# [ABOUT THIS TASK]
Restate word for word the line containing "C203: 22nF (COM, VS) -> 3.3uF (COM, VS)" and each line that follows it, through the last line below, and nothing else.
################
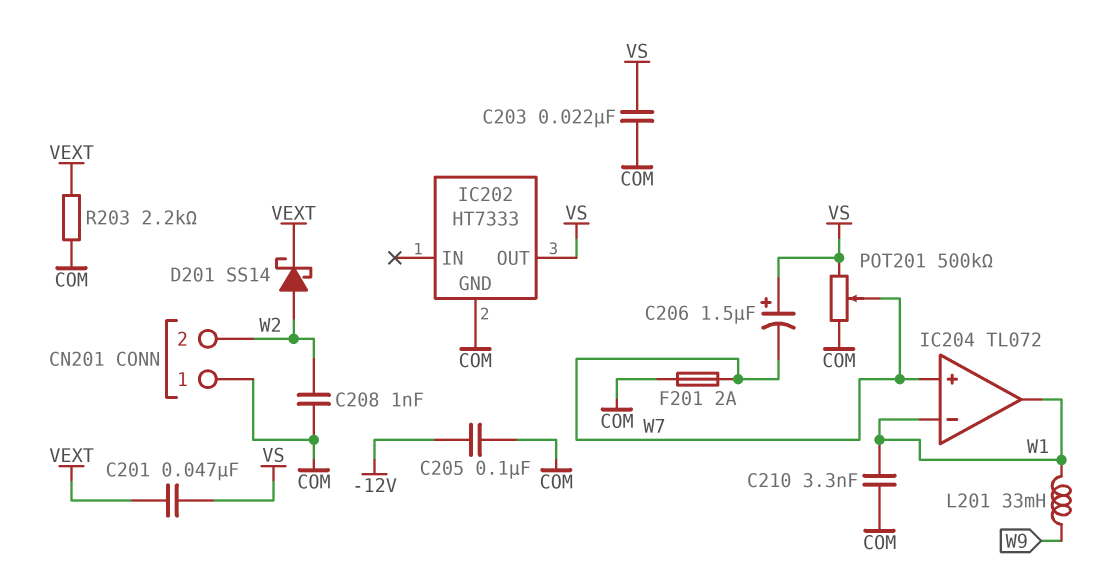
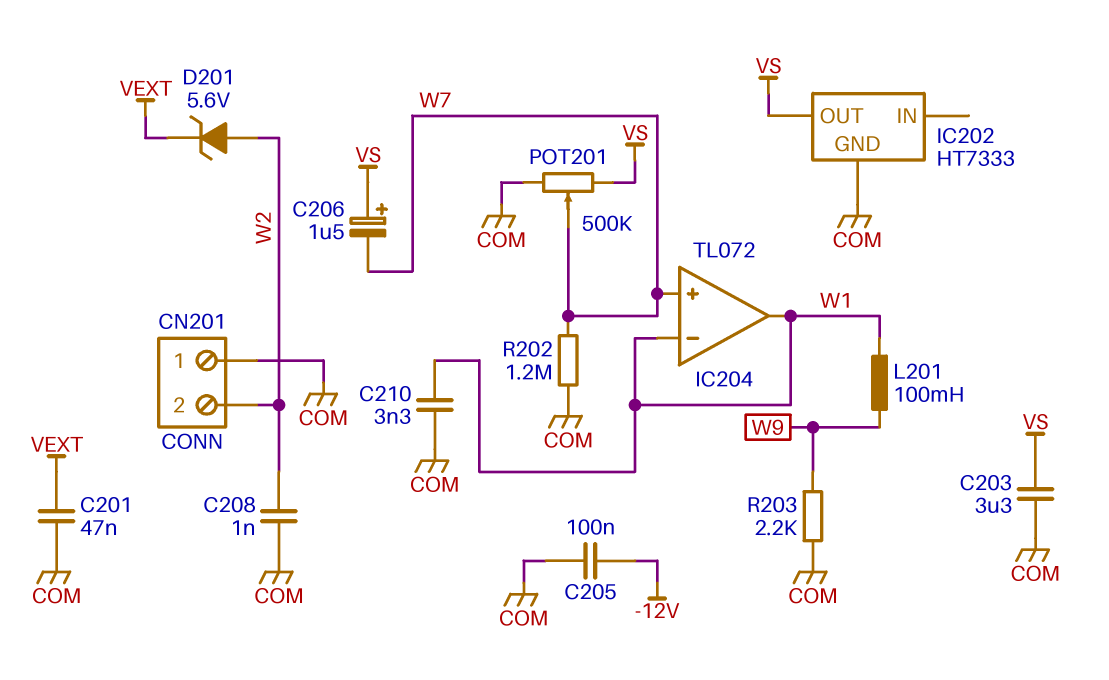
C201: 47nF (VEXT, VS) -> 47nF (COM, VEXT)
C203: 22nF (COM, VS) -> 3.3uF (COM, VS)
D201: schottky SS14 (A W2, K VEXT) -> zener 5.6V (A W2, K VEXT)
F201: 2A (COM, W7) -> none
L201: 33mH (W1, W9) -> 100mH (W1, W9)
R202: none -> 1.2M (COM, W7)
R203: 2.2k (COM, VEXT) -> 2.2k (COM, W9)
################
# [WRITTEN SOLUTION]
C203: 22nF (COM, VS) -> 3.3uF (COM, VS)
D201: schottky SS14 (A W2, K VEXT) -> zener 5.6V (A W2, K VEXT)
F201: 2A (COM, W7) -> none
L201: 33mH (W1, W9) -> 100mH (W1, W9)
R202: none -> 1.2M (COM, W7)
R203: 2.2k (COM, VEXT) -> 2.2k (COM, W9)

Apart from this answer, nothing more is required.